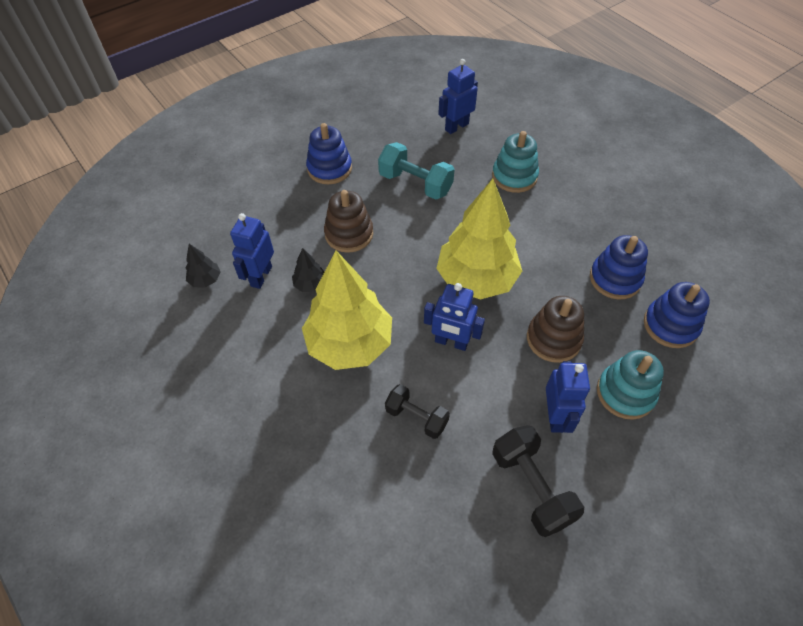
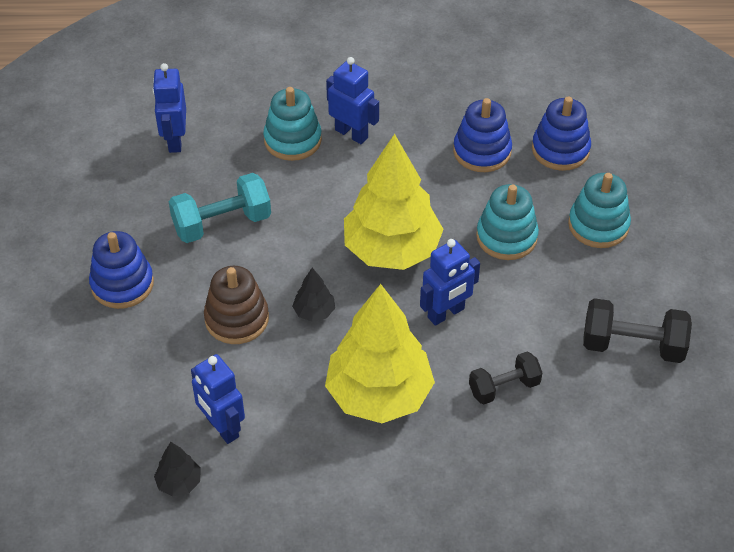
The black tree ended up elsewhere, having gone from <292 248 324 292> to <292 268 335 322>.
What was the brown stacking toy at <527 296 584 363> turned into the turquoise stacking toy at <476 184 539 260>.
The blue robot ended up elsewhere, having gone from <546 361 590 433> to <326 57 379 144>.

************

To do.
All lines that contain the word "elsewhere" should be copied from the listing.

Exercise solution.
The black tree ended up elsewhere, having gone from <292 248 324 292> to <292 268 335 322>.
The blue robot ended up elsewhere, having gone from <546 361 590 433> to <326 57 379 144>.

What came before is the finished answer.